RECORD EXTRACTS =
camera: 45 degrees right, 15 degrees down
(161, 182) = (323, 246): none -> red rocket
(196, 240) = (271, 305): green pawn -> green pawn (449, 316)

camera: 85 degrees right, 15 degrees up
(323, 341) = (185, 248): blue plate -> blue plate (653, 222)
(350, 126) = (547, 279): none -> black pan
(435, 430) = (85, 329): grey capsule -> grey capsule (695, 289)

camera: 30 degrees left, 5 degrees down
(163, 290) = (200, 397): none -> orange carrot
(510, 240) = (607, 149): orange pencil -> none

--

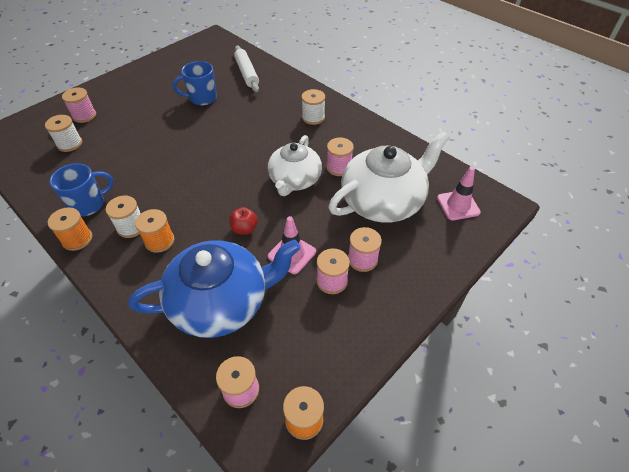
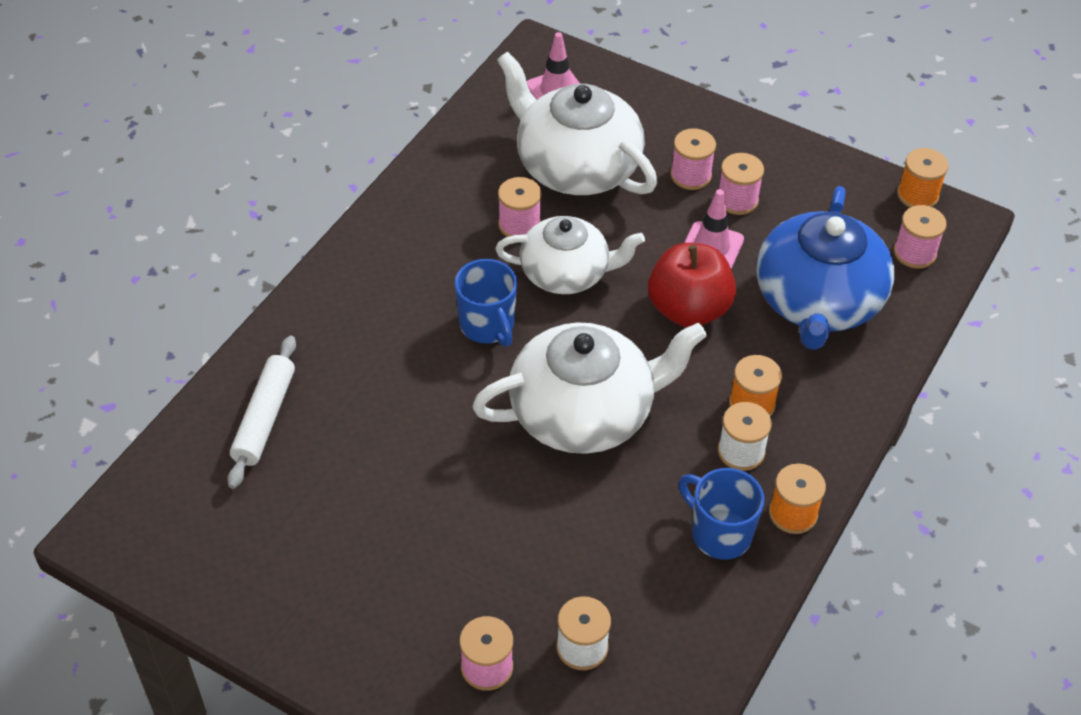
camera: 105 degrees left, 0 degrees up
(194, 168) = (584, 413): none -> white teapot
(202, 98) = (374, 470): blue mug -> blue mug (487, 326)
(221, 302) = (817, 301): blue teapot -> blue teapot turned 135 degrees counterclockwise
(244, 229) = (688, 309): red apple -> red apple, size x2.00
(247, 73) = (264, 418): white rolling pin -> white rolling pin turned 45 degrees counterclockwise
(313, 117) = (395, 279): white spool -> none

--

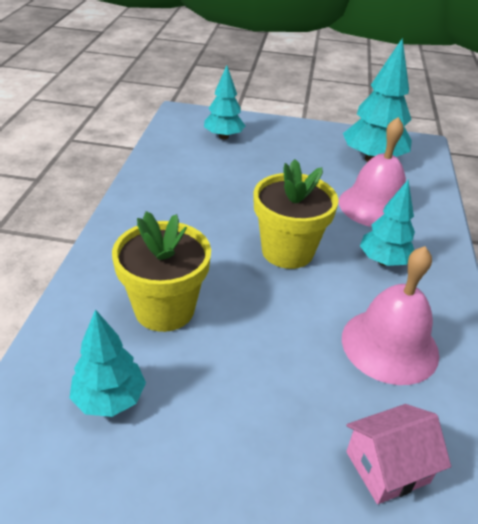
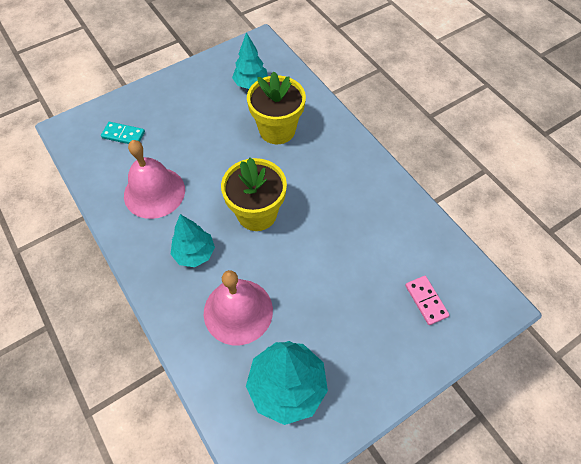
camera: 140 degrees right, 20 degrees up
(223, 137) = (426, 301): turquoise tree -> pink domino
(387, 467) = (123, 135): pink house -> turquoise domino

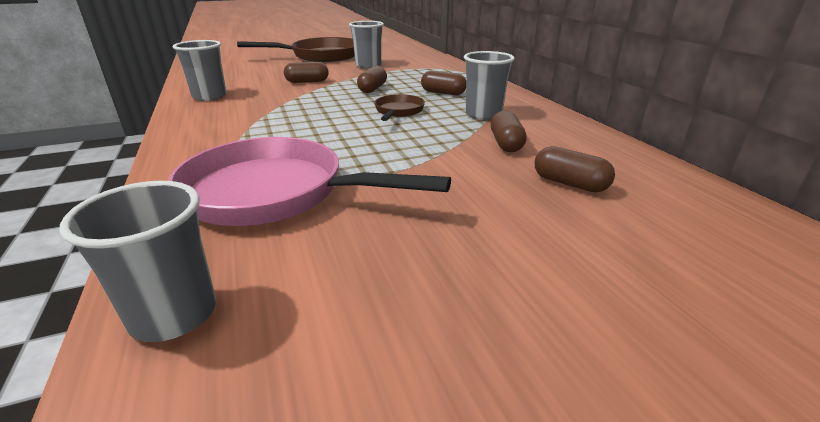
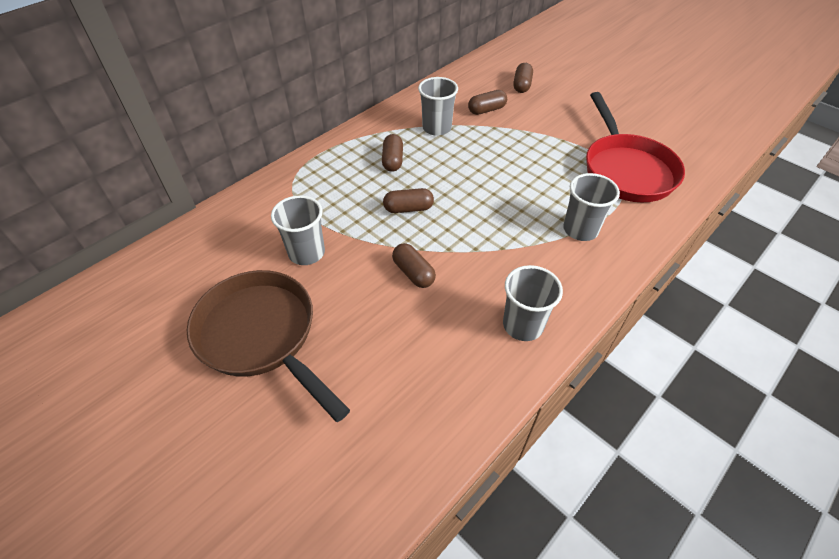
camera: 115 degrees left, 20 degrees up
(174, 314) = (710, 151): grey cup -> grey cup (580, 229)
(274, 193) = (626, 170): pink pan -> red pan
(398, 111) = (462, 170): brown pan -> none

WHAT THIS TASK INVOLVES = Each line in the listing above from the one containing "(163, 290) = (200, 397): none" through the one containing "(510, 240) = (607, 149): orange" should be repeated exactly, and no other line.

FINISHED EXERCISE =
(163, 290) = (200, 397): none -> orange carrot
(510, 240) = (607, 149): orange pencil -> none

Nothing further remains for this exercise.